▶ **What is needed**
Write down exactly what lies from the line containing "lime 1x2 slope" to the end of the records, inclusive, and omit the pictures.

▶ **Record set**

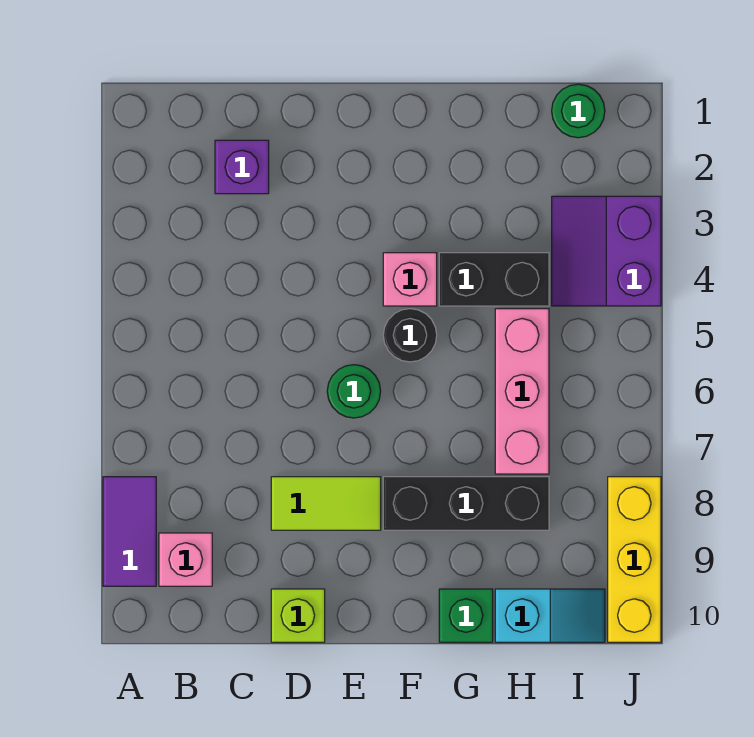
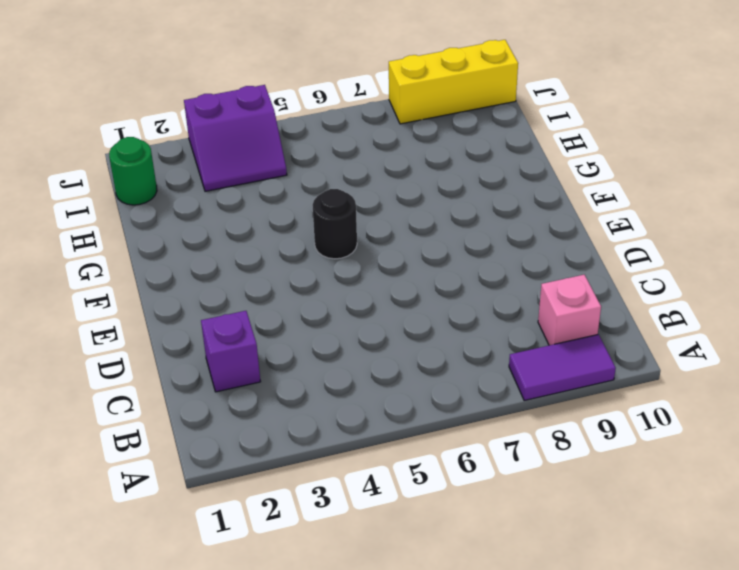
none -> lime 1x2 tile [271,477,381,530]
none -> lime 1x1 brick [271,589,325,642]
none -> green 1x1 round brick [327,365,381,418]

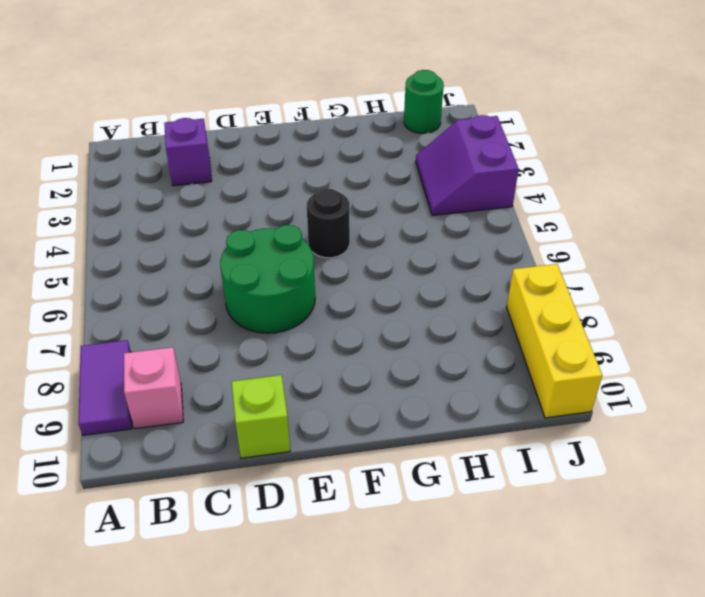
green 2x2 round brick [220,225,315,333] -> green 1x1 round brick [327,365,381,418]
none -> lime 1x2 tile [271,477,381,530]
none -> pink 1x1 brick [383,253,437,306]
none -> black 1x3 brick [383,477,549,530]

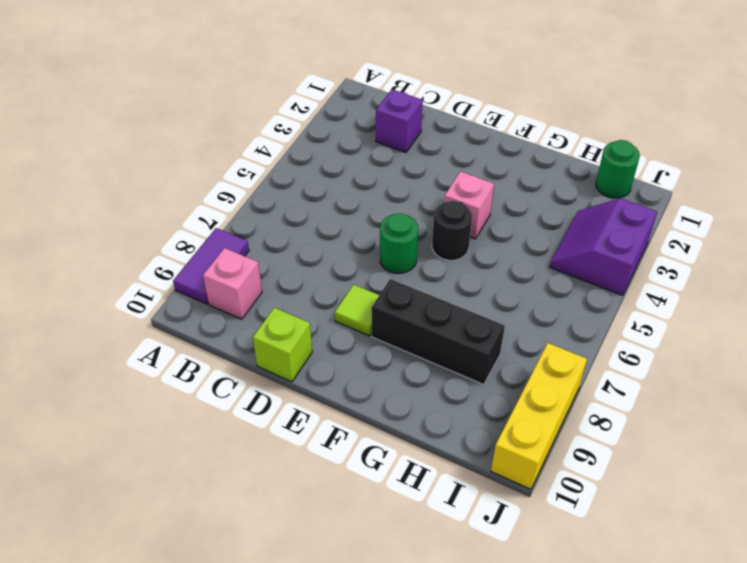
lime 1x1 tile [335,285,379,336] -> lime 1x2 tile [271,477,381,530]
none -> black 1x2 brick [439,253,549,306]
none -> green 1x1 brick [439,589,493,642]
none -> pink 1x3 brick [495,309,549,474]

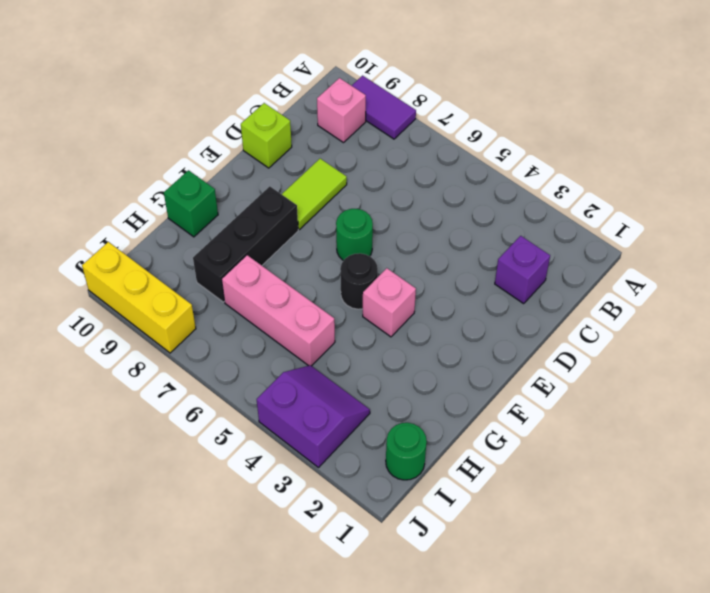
none -> black 1x2 brick [439,253,549,306]
none -> cyan 1x2 slope [495,589,605,642]

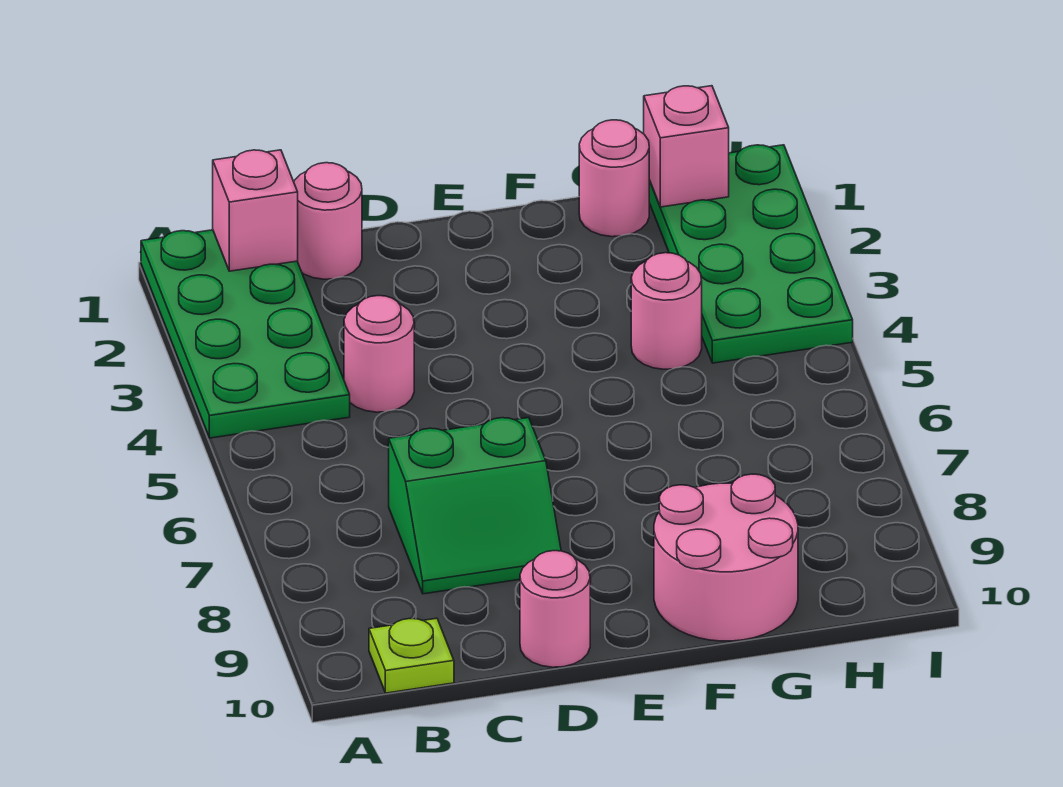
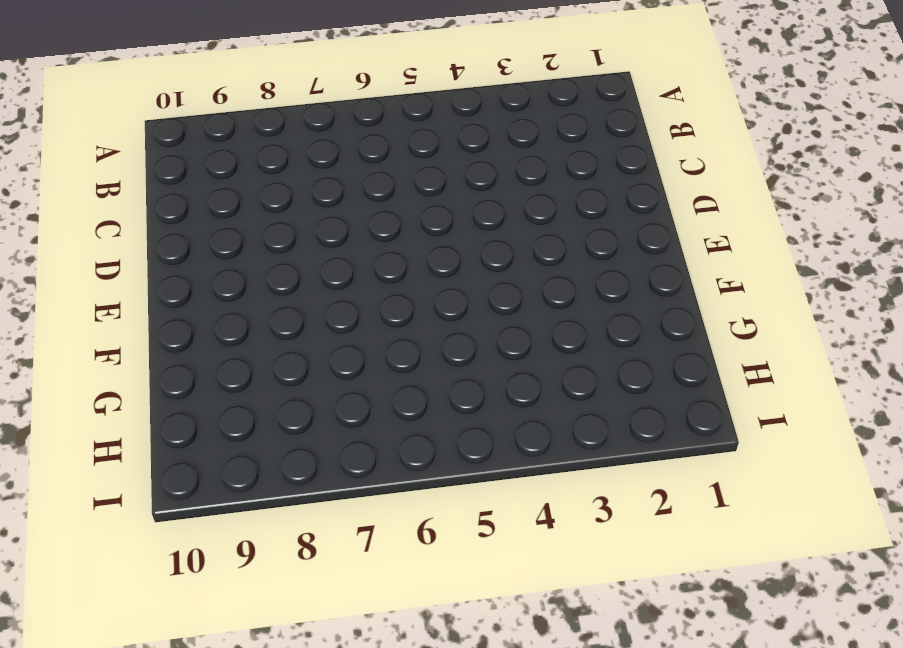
none -> green 2x4 plate [141,230,350,438]
none -> lime 1x1 plate [369,618,454,693]
none -> pink 1x1 round brick [294,163,362,279]

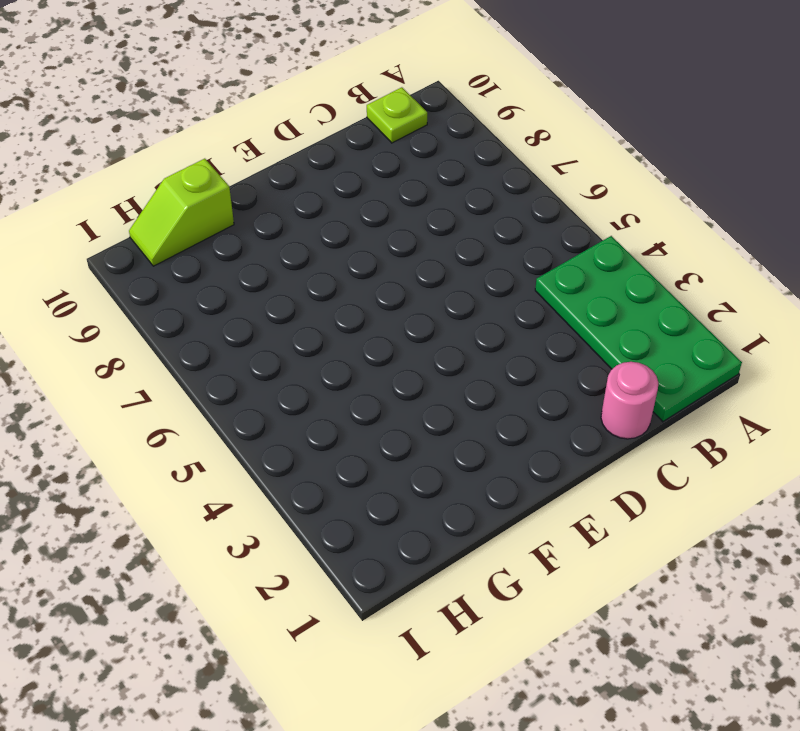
lime 1x2 slope [129,159,234,266] -> pink 2x2 round brick [654,474,798,641]
none -> pink 1x1 round brick [344,296,414,412]
none -> green 2x2 slope [389,418,561,594]
none -> pink 1x1 round brick [520,551,590,667]

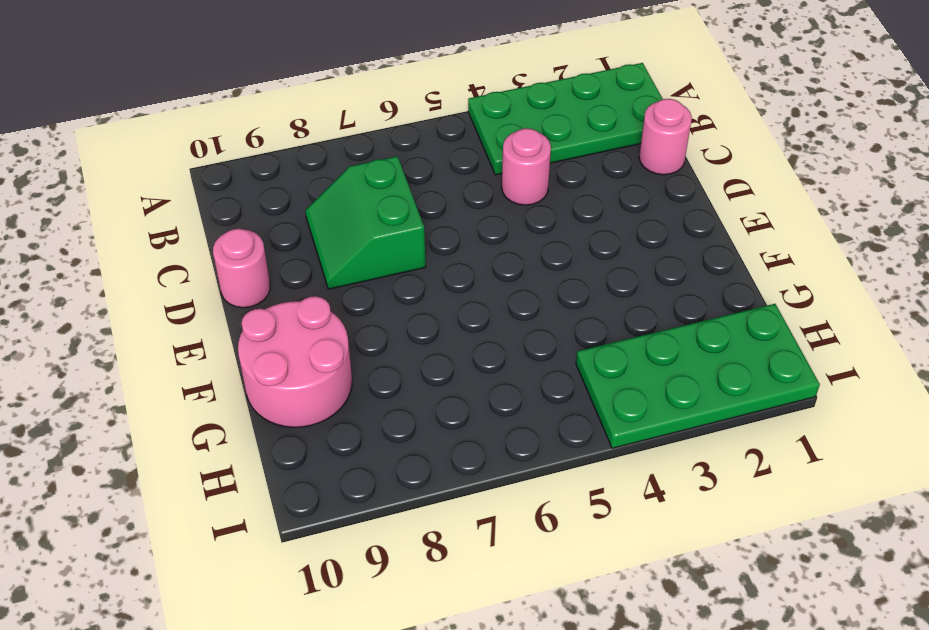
none -> lime 1x1 plate [369,618,454,693]
none -> pink 1x1 round brick [579,120,649,237]
none -> pink 1x1 round brick [631,253,702,369]

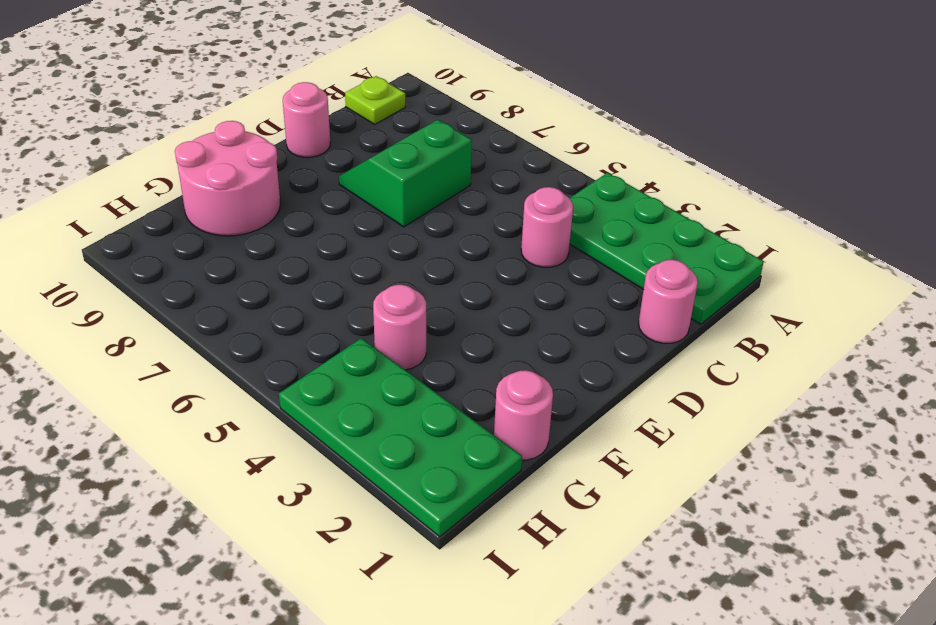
none -> pink 1x1 brick [213,150,298,271]
none -> pink 1x1 brick [644,86,729,207]

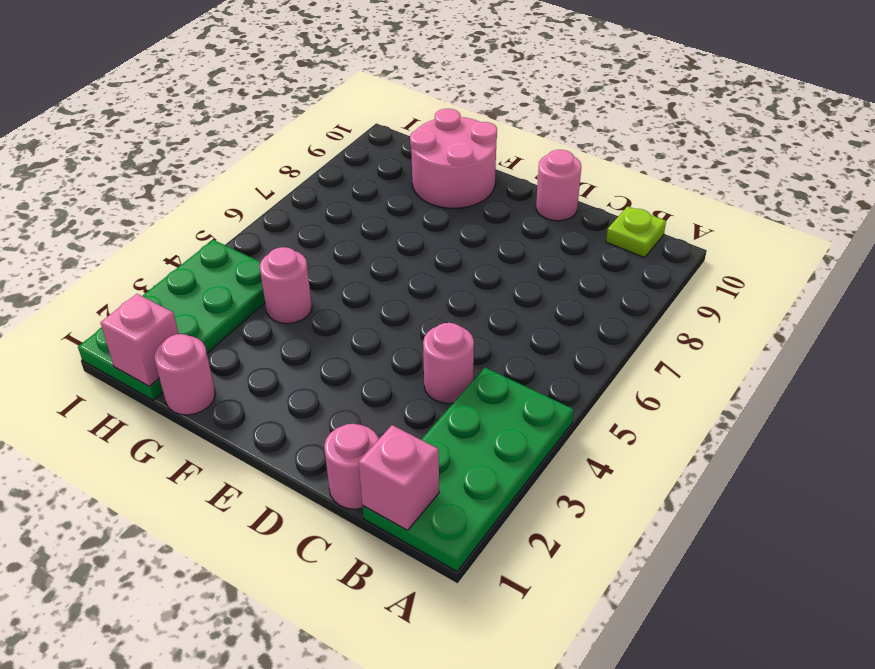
none -> green 2x2 slope [389,418,561,594]

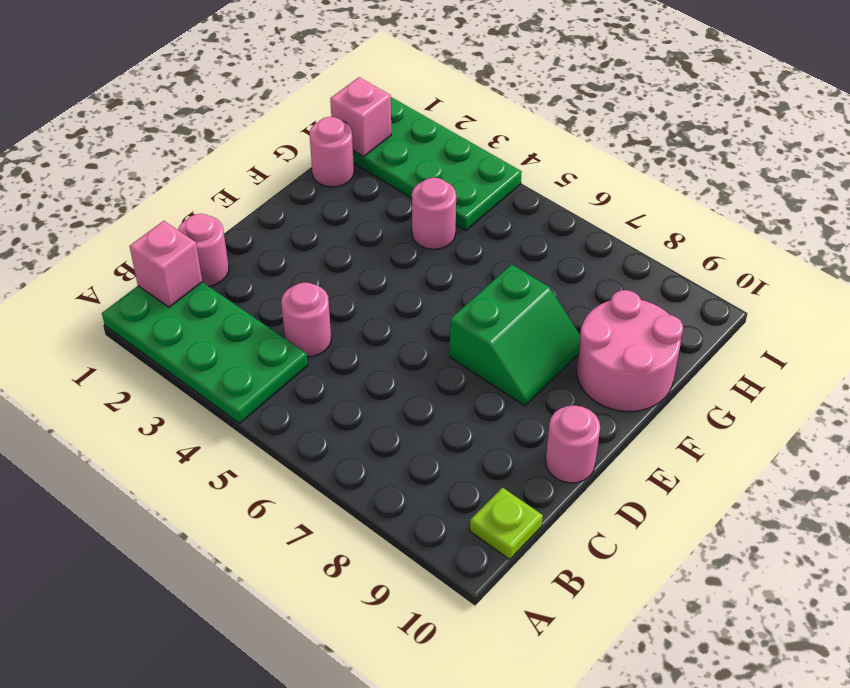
green 2x2 slope [450,264,580,406] -> green 2x2 slope moved to [389,418,561,594]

▶ **Task result**
lime 1x2 slope [129,159,234,266] -> pink 2x2 round brick [654,474,798,641]
none -> pink 1x1 round brick [344,296,414,412]
none -> green 2x2 slope [389,418,561,594]
none -> pink 1x1 round brick [520,551,590,667]

none -> lime 1x1 plate [369,618,454,693]
none -> pink 1x1 round brick [579,120,649,237]
none -> pink 1x1 round brick [631,253,702,369]

none -> pink 1x1 brick [213,150,298,271]
none -> pink 1x1 brick [644,86,729,207]

none -> green 2x2 slope [389,418,561,594]

green 2x2 slope [450,264,580,406] -> green 2x2 slope moved to [389,418,561,594]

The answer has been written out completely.